**Work required:** Return the full listing unchanged, excluding any images it contains.

**Listed records:**
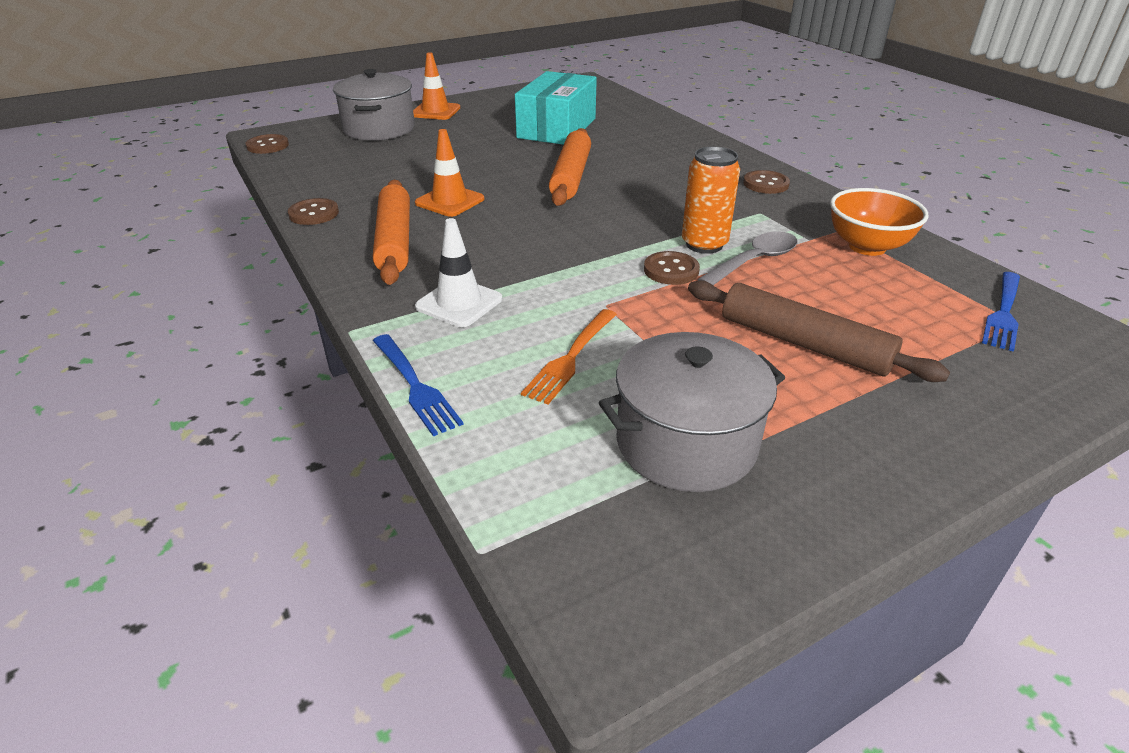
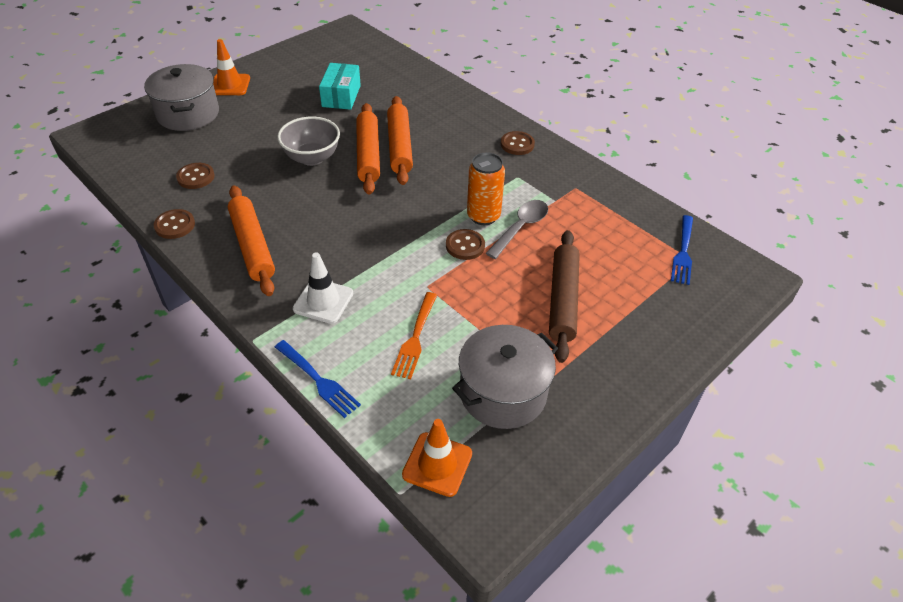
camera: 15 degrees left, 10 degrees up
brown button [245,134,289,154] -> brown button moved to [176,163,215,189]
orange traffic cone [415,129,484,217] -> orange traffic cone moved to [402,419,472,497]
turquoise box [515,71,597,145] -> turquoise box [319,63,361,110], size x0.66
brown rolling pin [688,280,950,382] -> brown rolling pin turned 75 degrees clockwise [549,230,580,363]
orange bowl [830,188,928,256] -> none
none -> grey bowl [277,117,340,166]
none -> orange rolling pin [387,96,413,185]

**Task solution:**
camera: 15 degrees left, 10 degrees up
brown button [245,134,289,154] -> brown button moved to [176,163,215,189]
orange traffic cone [415,129,484,217] -> orange traffic cone moved to [402,419,472,497]
turquoise box [515,71,597,145] -> turquoise box [319,63,361,110], size x0.66
brown rolling pin [688,280,950,382] -> brown rolling pin turned 75 degrees clockwise [549,230,580,363]
orange bowl [830,188,928,256] -> none
none -> grey bowl [277,117,340,166]
none -> orange rolling pin [387,96,413,185]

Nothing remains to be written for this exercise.